▶ Problem statement: The expected output is the full set of entries, retyped verbatim, pictures excluded.

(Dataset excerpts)
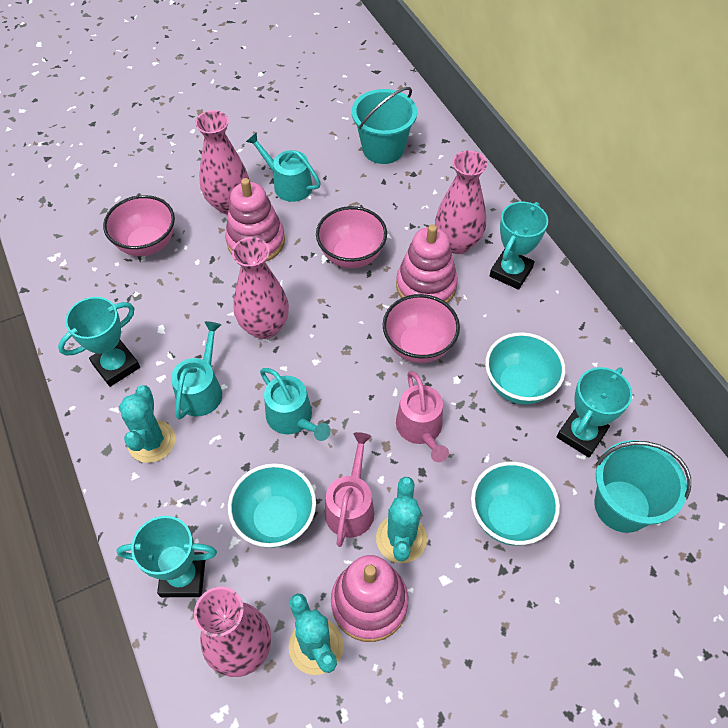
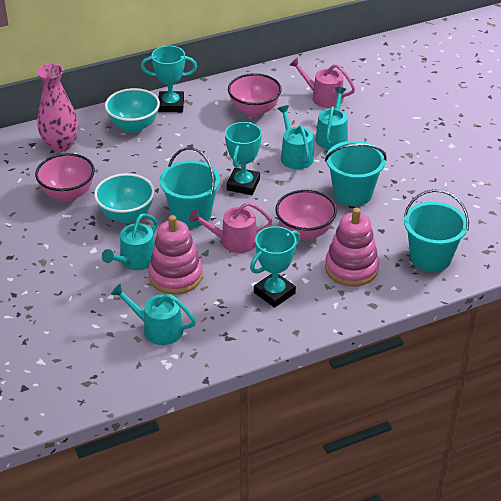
pink stacking toy: 3 -> 2
pink vase: 4 -> 1
turquoise bowl: 3 -> 2
turquoise bucket: 2 -> 3
turquoise cactus: 3 -> 0
turquoise trophy: 4 -> 3
turquoise watering can: 3 -> 4

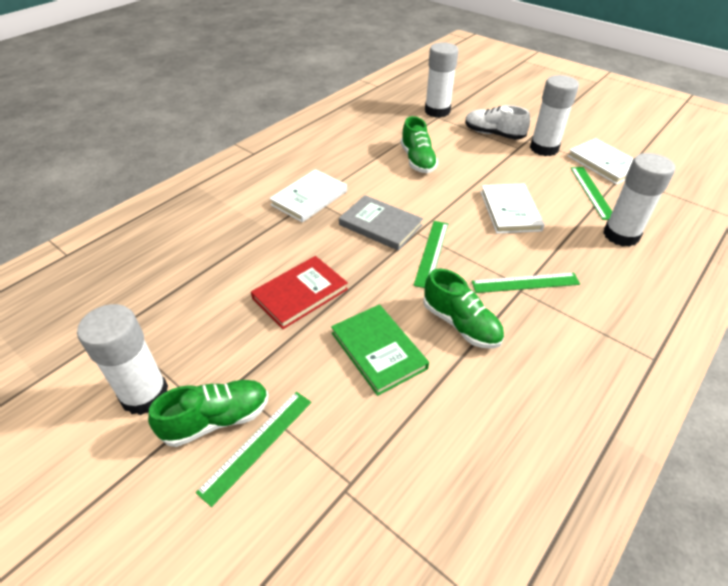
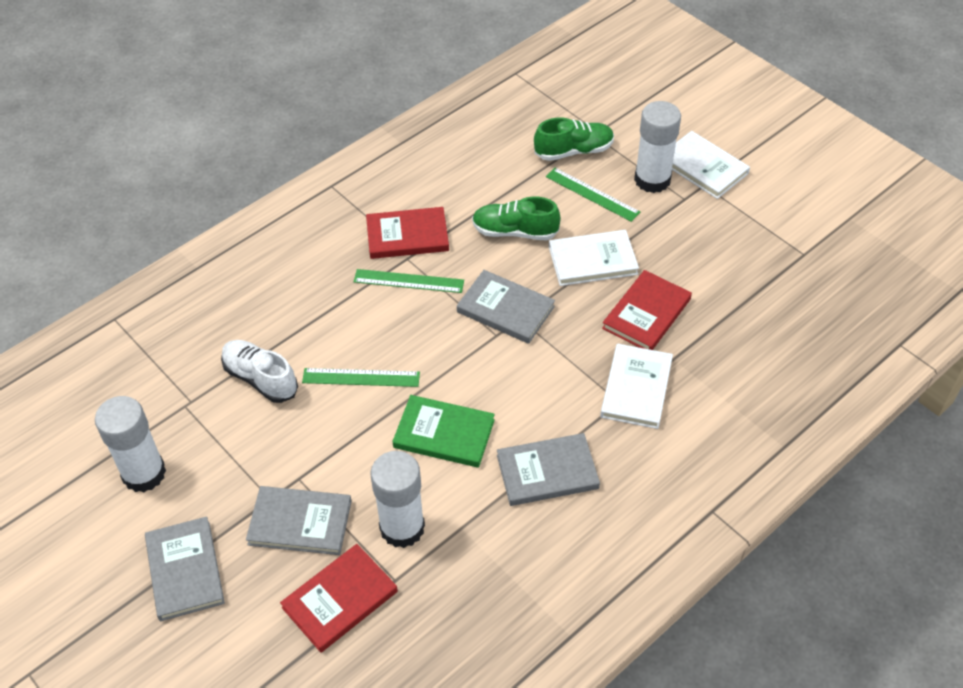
green ruler: 4 -> 3
green shoe: 3 -> 2
grey book: 1 -> 4
red book: 1 -> 3
white glue stick: 4 -> 3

▶ Result of the exercise:
pink stacking toy: 3 -> 2
pink vase: 4 -> 1
turquoise bowl: 3 -> 2
turquoise bucket: 2 -> 3
turquoise cactus: 3 -> 0
turquoise trophy: 4 -> 3
turquoise watering can: 3 -> 4

green ruler: 4 -> 3
green shoe: 3 -> 2
grey book: 1 -> 4
red book: 1 -> 3
white glue stick: 4 -> 3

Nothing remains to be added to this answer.